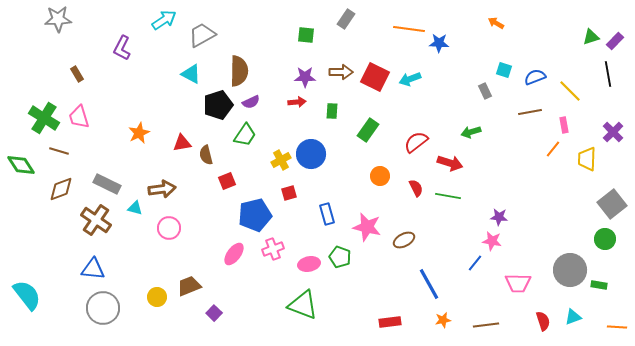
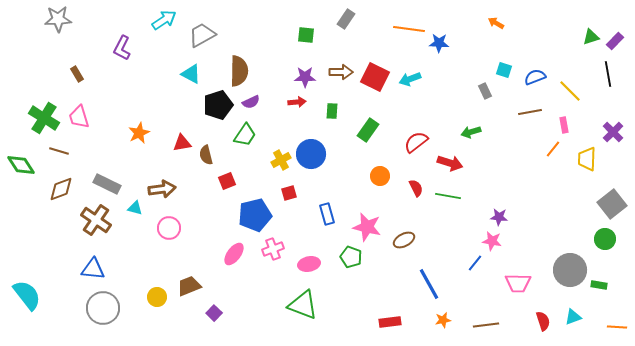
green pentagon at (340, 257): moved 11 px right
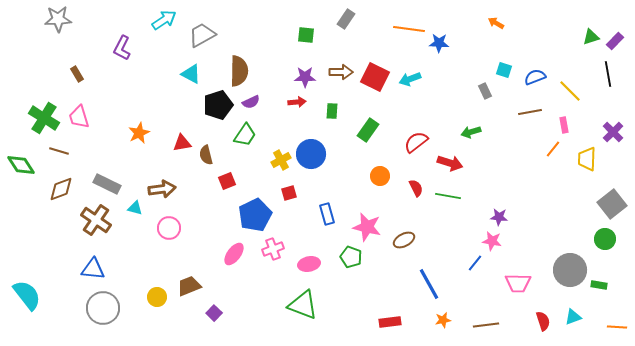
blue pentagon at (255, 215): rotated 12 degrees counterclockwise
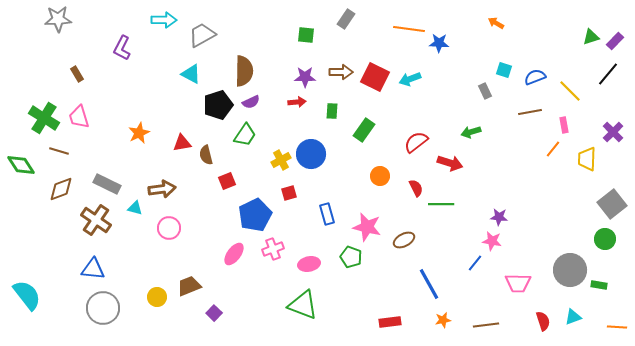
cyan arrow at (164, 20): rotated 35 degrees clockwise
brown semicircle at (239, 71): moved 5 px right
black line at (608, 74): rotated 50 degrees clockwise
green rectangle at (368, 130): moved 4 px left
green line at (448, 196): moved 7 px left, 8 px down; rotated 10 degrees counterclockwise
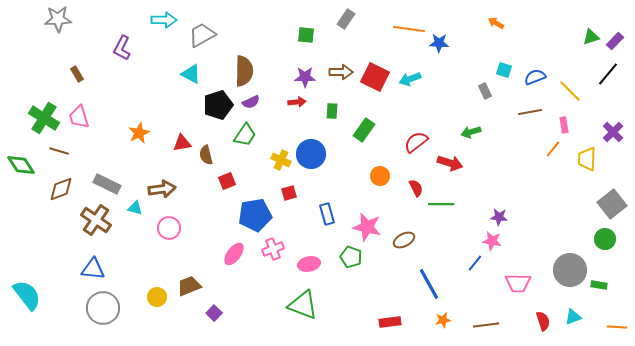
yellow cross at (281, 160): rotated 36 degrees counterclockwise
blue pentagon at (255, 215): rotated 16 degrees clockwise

============================================================

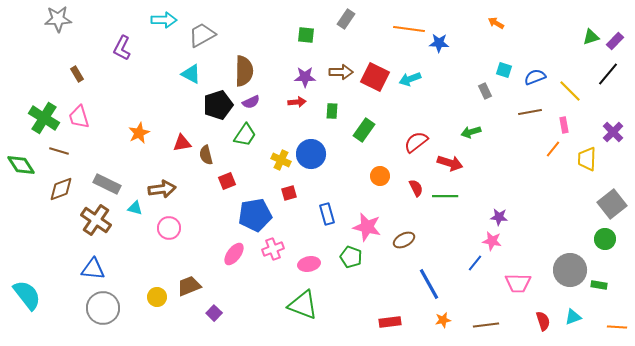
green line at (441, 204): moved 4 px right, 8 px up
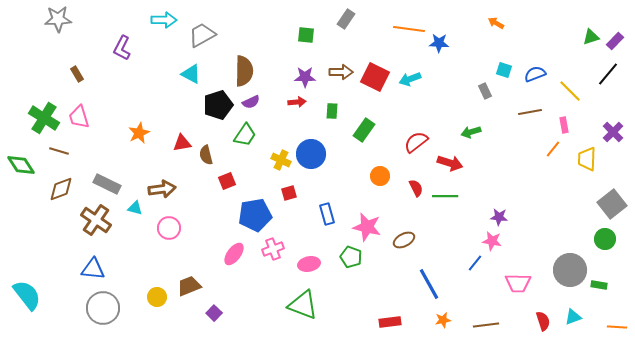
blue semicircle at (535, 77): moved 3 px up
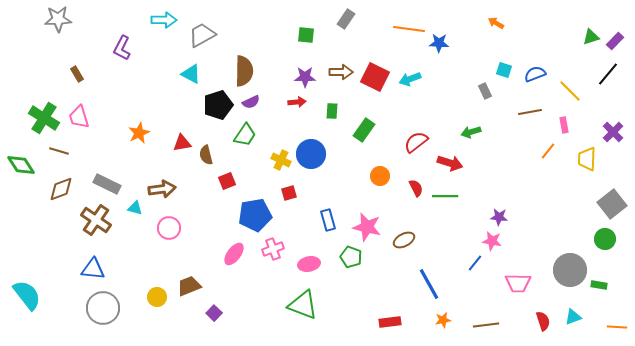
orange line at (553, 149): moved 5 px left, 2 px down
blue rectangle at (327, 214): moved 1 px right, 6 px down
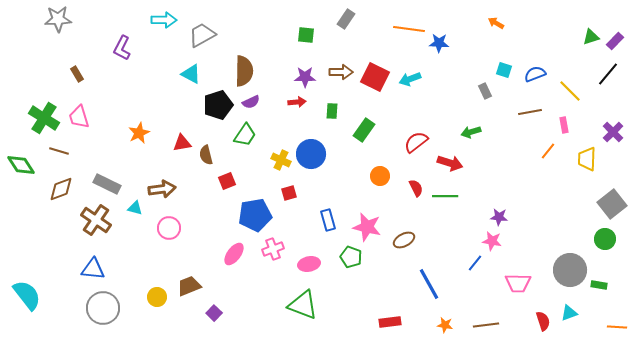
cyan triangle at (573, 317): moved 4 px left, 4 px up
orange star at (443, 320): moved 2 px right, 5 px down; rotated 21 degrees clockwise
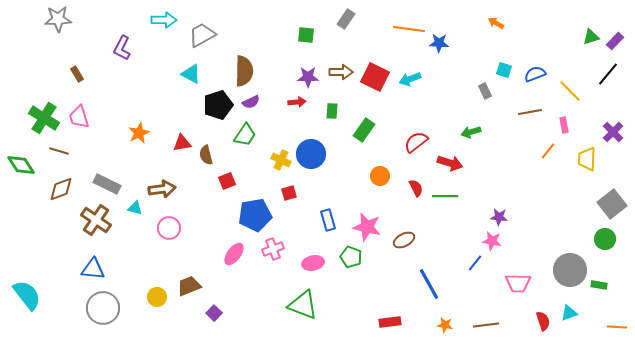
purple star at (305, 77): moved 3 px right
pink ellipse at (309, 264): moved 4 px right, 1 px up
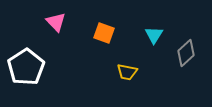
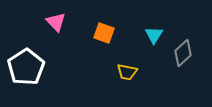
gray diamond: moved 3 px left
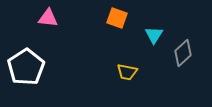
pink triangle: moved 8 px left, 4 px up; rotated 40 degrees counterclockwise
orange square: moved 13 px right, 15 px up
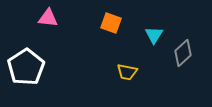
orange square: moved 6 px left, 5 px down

============================================================

▶ [What to work on]: Reproduce the listing above, starting at the line that contains "blue pentagon at (255, 215): rotated 12" and ending at the line that contains "green line at (448, 196): moved", including both of those lines. Leave out the picture lines.

▶ [Expected output]:
blue pentagon at (255, 215): rotated 12 degrees counterclockwise
cyan arrow at (164, 20): rotated 35 degrees clockwise
brown semicircle at (239, 71): moved 5 px right
black line at (608, 74): rotated 50 degrees clockwise
green rectangle at (368, 130): moved 4 px left
green line at (448, 196): moved 7 px left, 8 px down; rotated 10 degrees counterclockwise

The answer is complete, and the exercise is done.